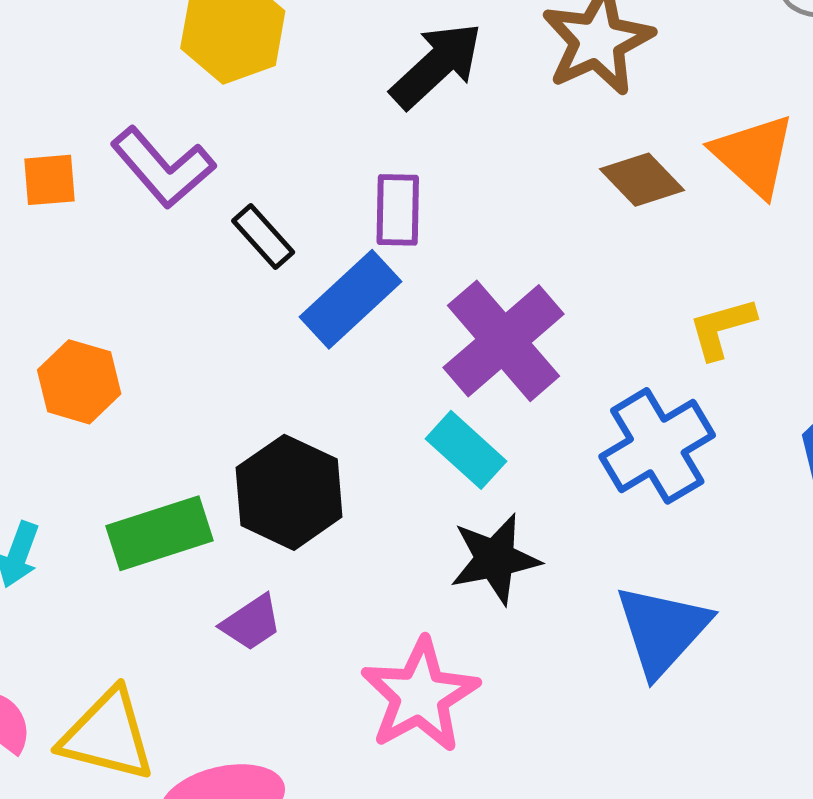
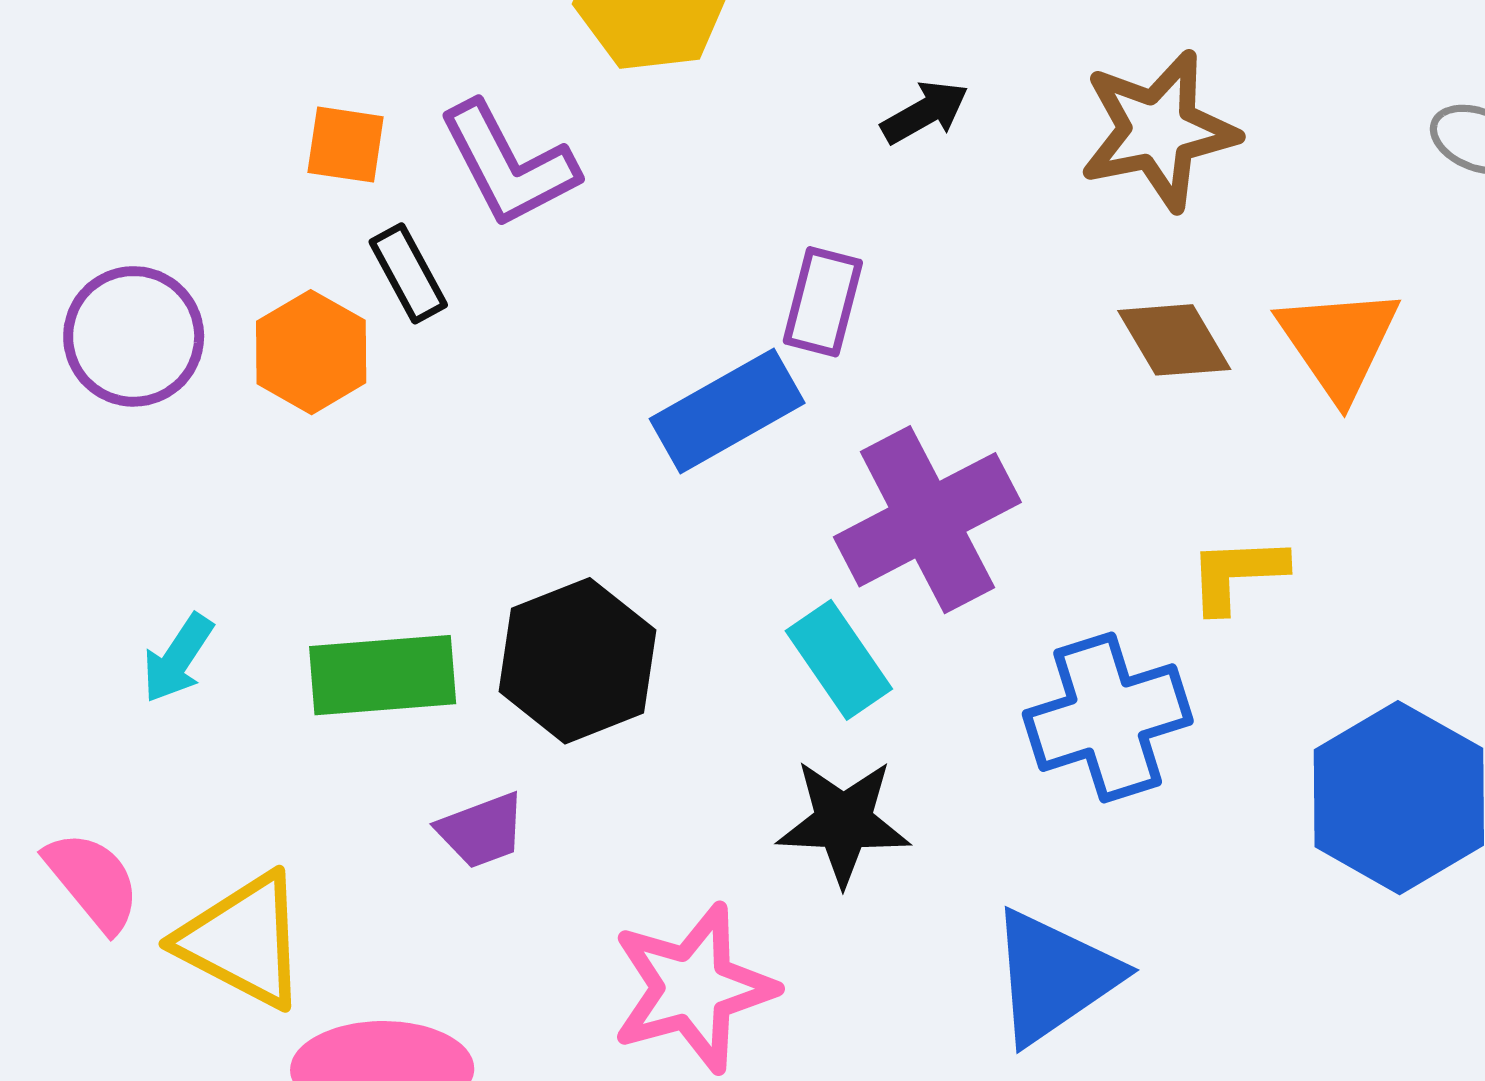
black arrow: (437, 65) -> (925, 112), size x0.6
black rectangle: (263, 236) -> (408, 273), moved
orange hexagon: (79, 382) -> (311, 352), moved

* * *

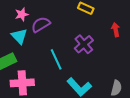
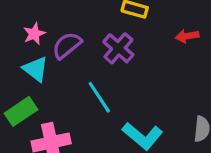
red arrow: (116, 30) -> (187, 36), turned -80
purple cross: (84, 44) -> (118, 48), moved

...

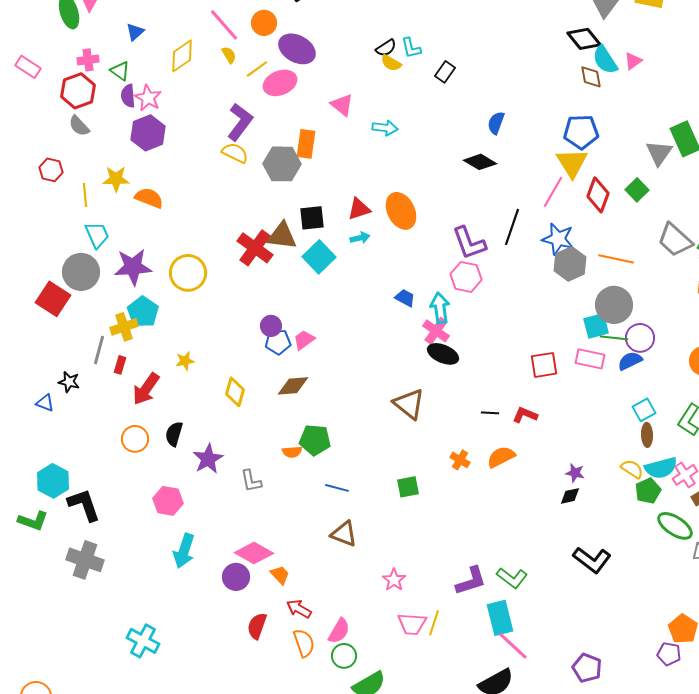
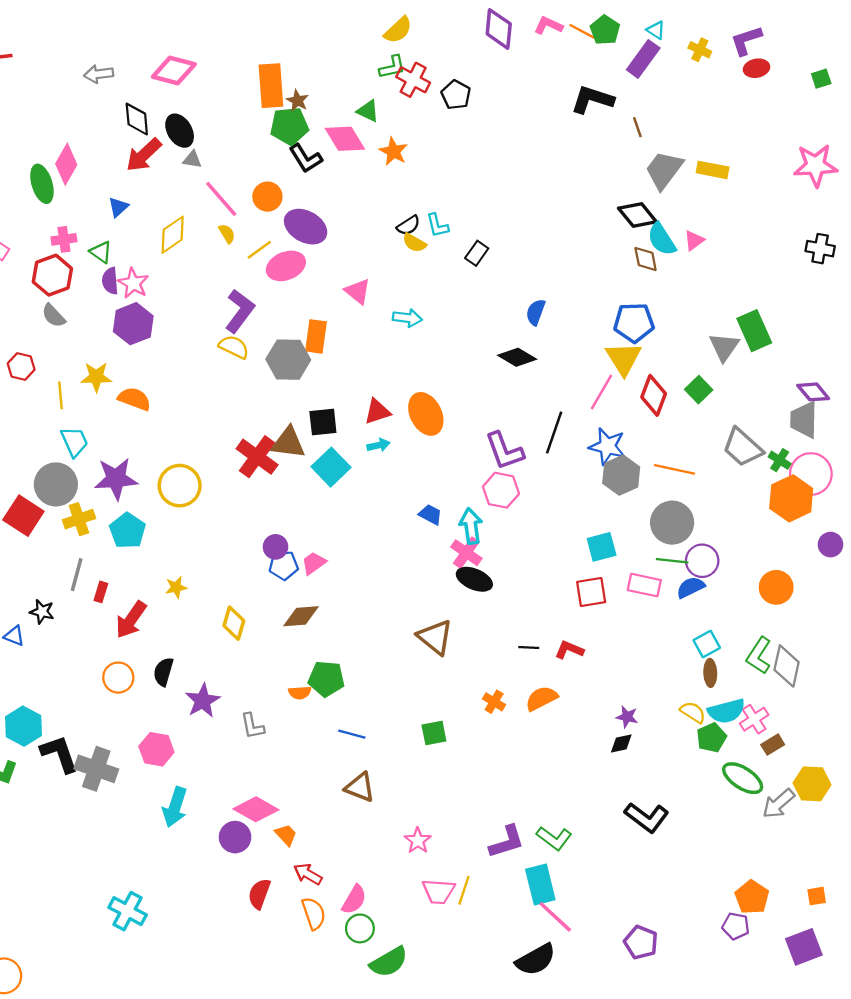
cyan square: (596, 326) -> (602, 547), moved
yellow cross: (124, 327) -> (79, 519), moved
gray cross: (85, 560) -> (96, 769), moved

EXERCISE INSTRUCTIONS
Only one stretch of the records above is wanted: the lines between the one holding "black arrow: (437, 65)" and the one holding "orange hexagon: (79, 382)", inclusive, reproduced exactly.

RESULT OF THE EXERCISE
black arrow: (437, 65) -> (925, 112), size x0.6
black rectangle: (263, 236) -> (408, 273), moved
orange hexagon: (79, 382) -> (311, 352), moved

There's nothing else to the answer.